● **Instructions for the task**: Write out the lines below once more, exactly as they appear. Do not include pictures.

(Information shown)

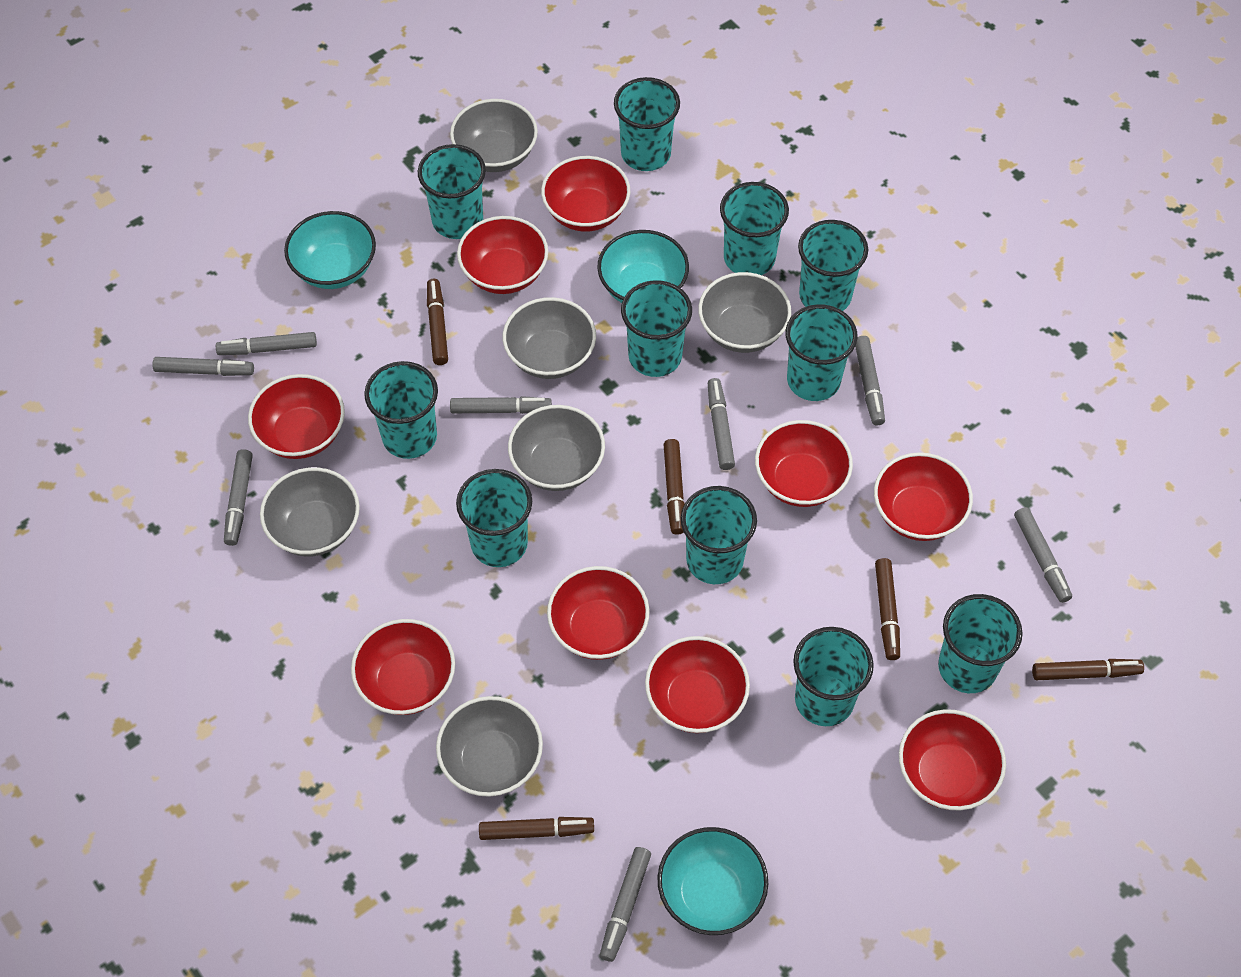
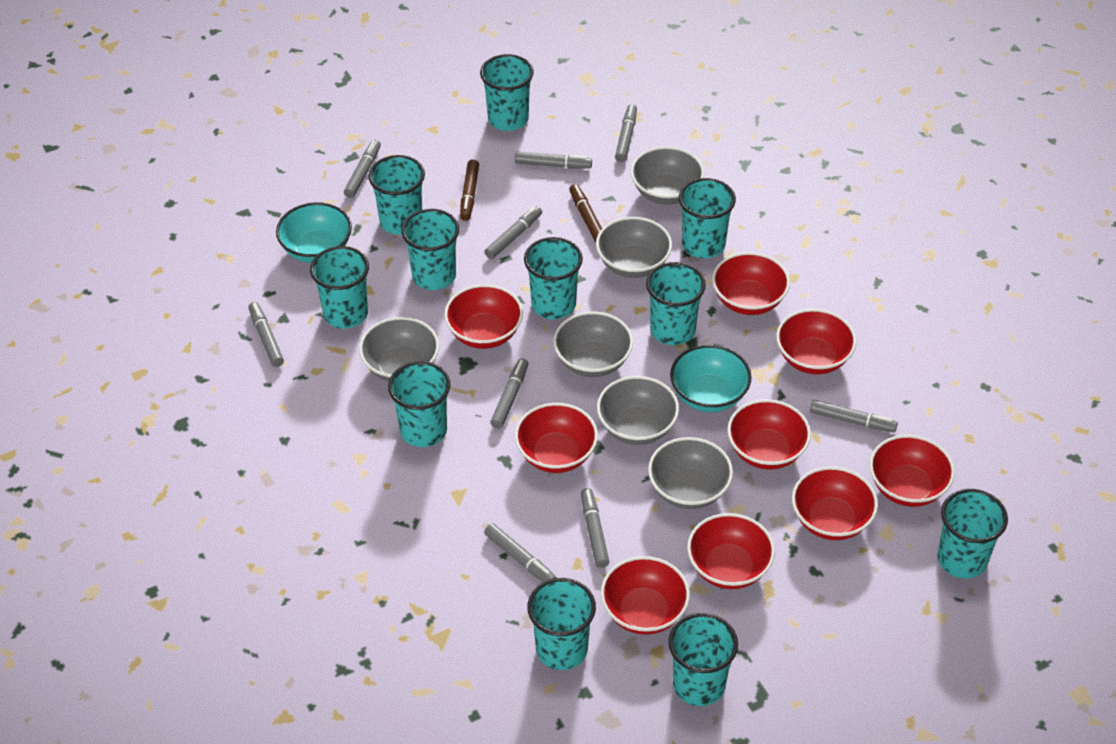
brown marker: 5 -> 2
grey marker: 8 -> 9
turquoise bowl: 3 -> 2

(End Information shown)

● **Solution for this task**:
brown marker: 5 -> 2
grey marker: 8 -> 9
turquoise bowl: 3 -> 2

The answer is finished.